BEGIN Supplied information

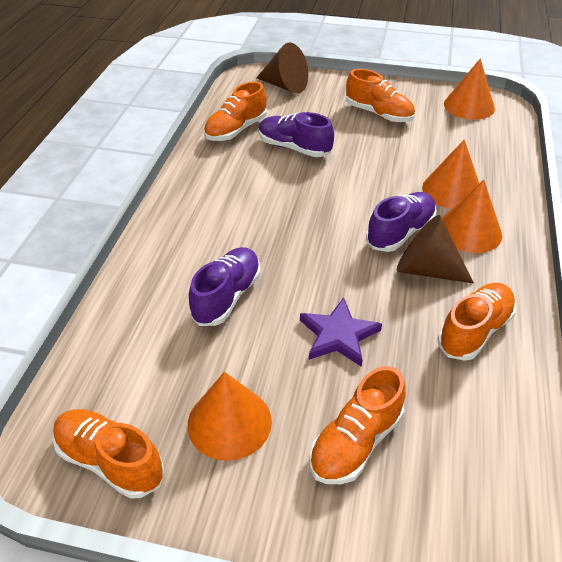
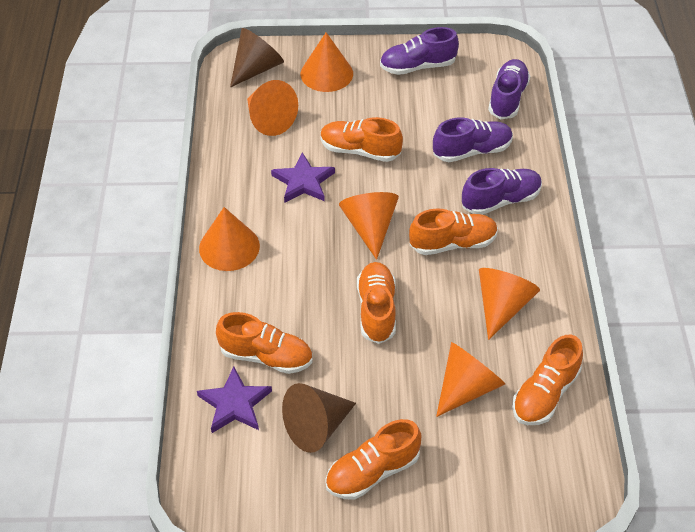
orange cone: 4 -> 6
orange shoe: 5 -> 6
purple shoe: 3 -> 4
purple star: 1 -> 2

END Supplied information

**Exercise directions**
With the pictures omitted, the material is to be transcribed exactly.

**Written response**
orange cone: 4 -> 6
orange shoe: 5 -> 6
purple shoe: 3 -> 4
purple star: 1 -> 2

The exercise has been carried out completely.